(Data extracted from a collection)
■ ■ ■ ■ ■ ■ ■
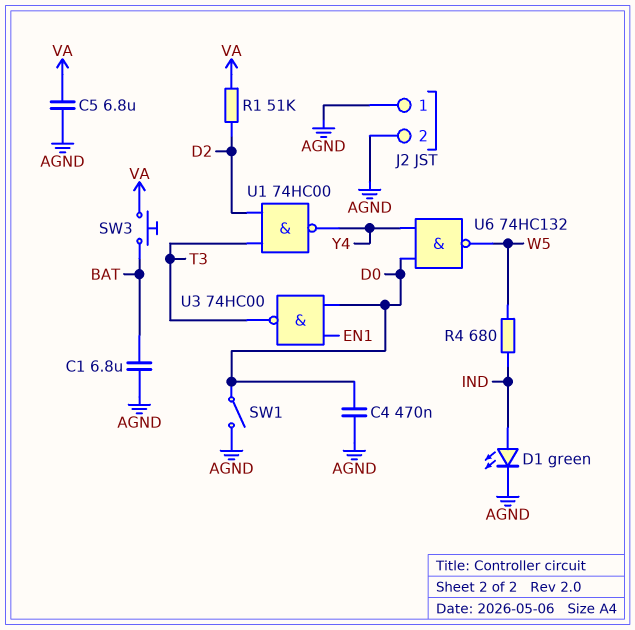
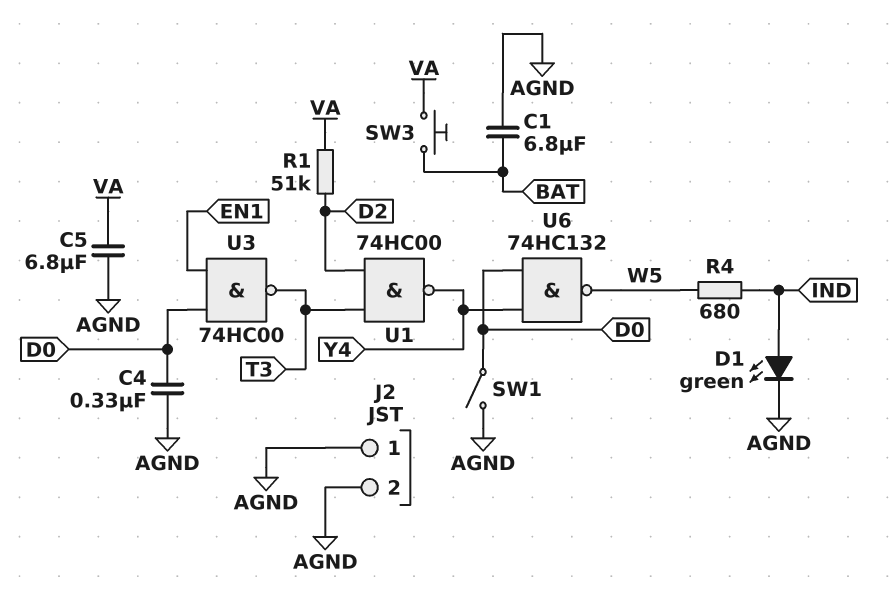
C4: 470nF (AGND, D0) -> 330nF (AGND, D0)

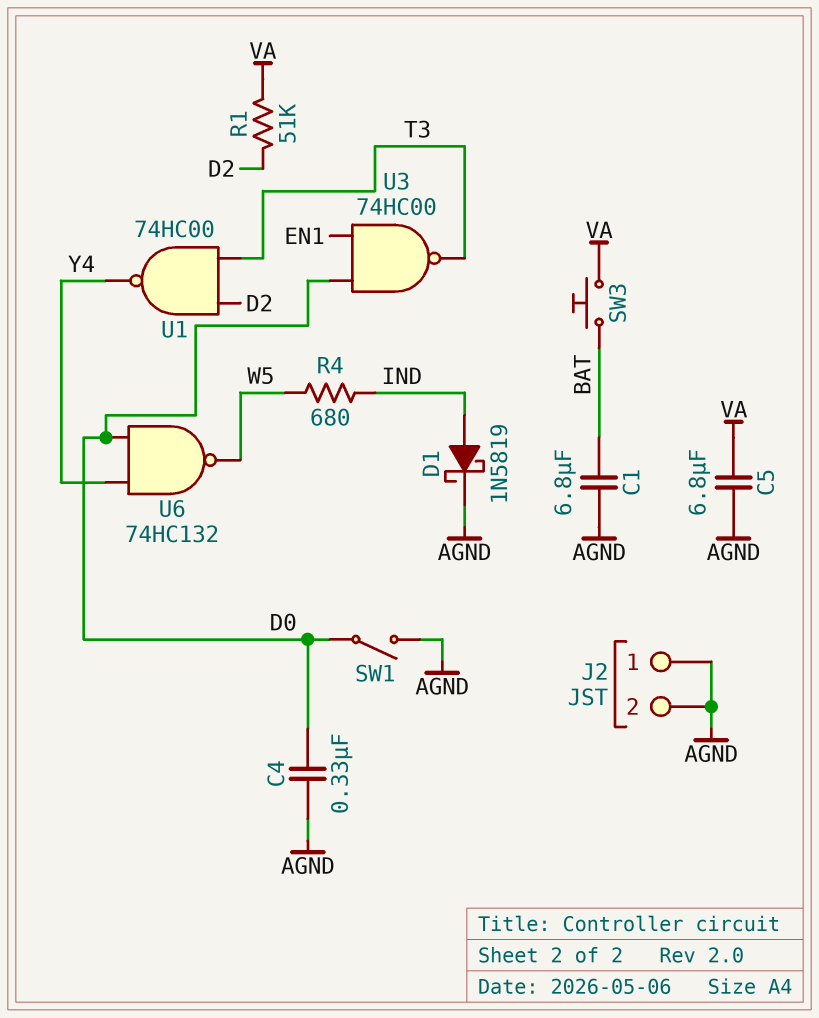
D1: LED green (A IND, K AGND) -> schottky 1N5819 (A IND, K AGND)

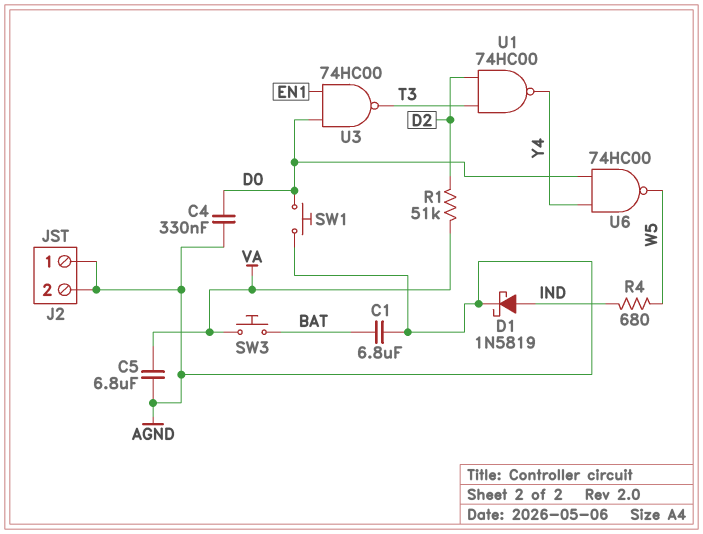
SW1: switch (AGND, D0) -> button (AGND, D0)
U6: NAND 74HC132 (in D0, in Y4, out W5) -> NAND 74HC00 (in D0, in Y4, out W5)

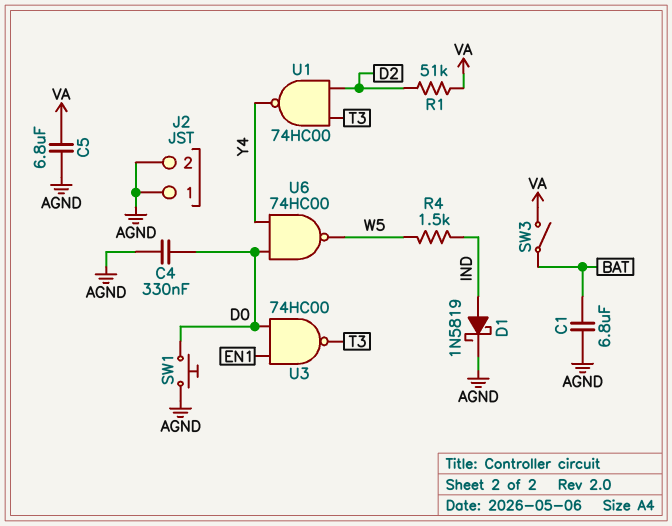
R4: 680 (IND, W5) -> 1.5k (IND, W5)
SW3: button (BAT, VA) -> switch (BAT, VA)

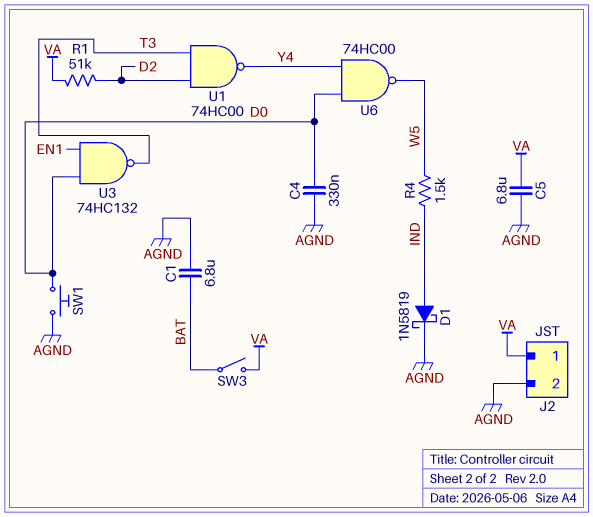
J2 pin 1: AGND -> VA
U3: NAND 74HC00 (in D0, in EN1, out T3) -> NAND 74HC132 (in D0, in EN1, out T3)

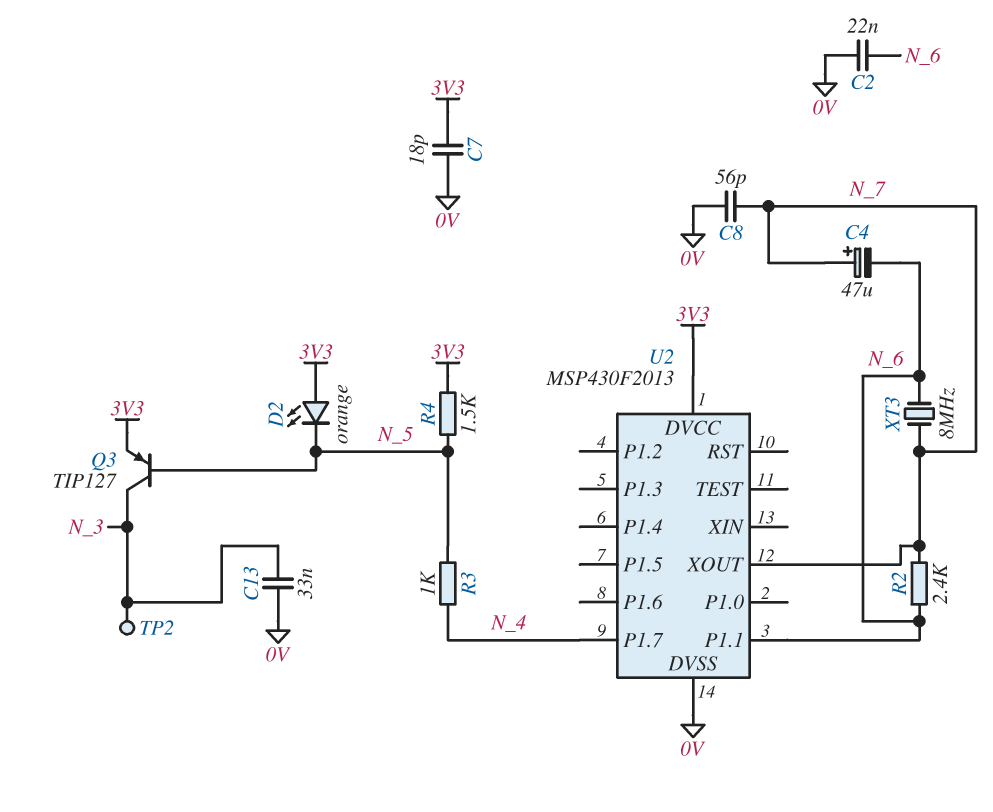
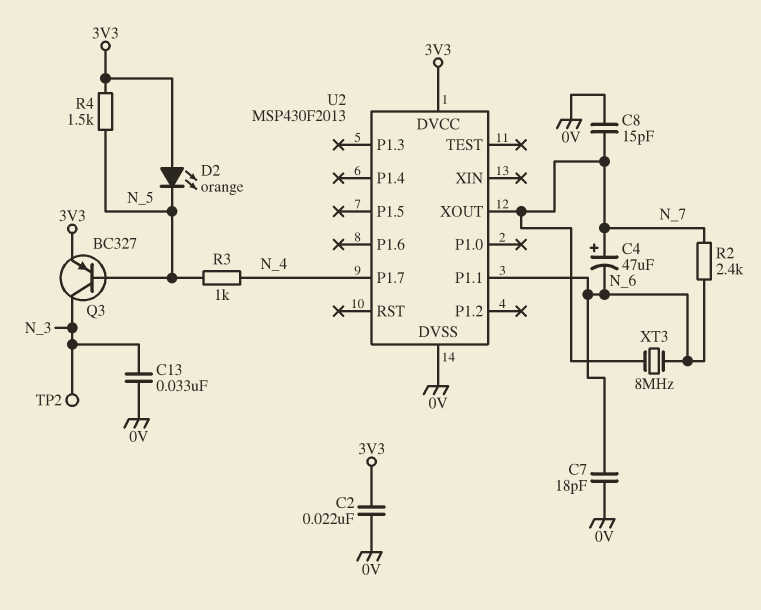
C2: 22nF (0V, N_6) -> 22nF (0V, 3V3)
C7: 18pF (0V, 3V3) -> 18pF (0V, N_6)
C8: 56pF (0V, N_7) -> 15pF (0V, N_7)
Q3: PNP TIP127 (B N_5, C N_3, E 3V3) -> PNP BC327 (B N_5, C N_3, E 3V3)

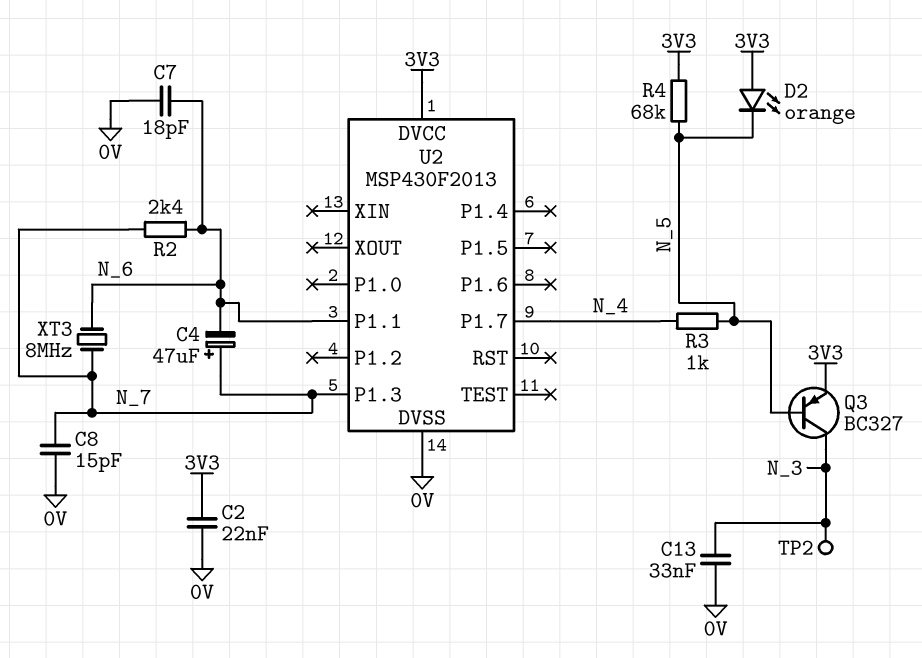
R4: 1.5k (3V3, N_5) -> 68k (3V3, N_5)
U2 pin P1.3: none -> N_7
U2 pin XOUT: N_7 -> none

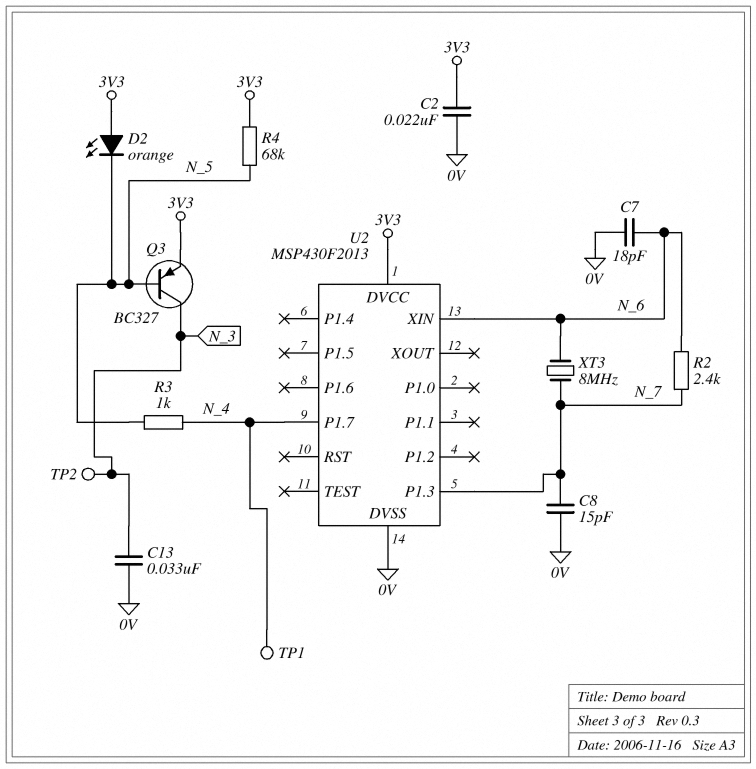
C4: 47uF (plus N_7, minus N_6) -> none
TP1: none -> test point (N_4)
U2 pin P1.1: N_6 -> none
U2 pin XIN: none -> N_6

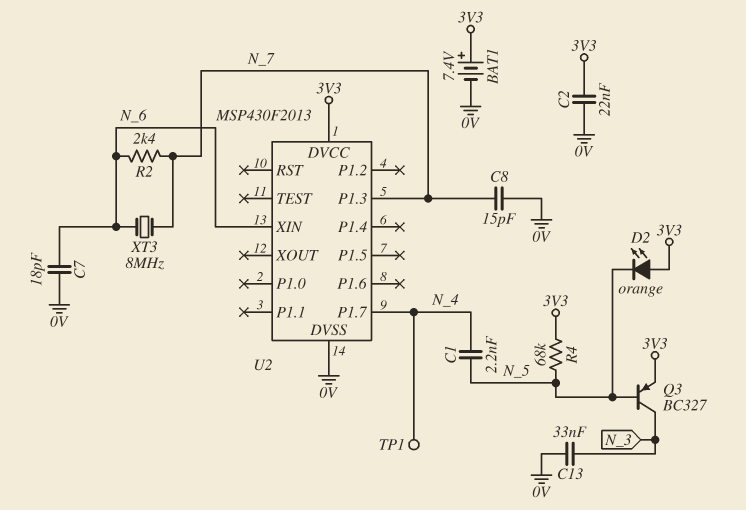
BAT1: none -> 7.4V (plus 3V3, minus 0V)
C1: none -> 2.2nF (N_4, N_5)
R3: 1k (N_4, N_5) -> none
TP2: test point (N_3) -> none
■ ■ ■ ■ ■ ■ ■
> _Task details_
Copy each line from the data above that includes "button".

> _Response box_
SW1: switch (AGND, D0) -> button (AGND, D0)
SW3: button (BAT, VA) -> switch (BAT, VA)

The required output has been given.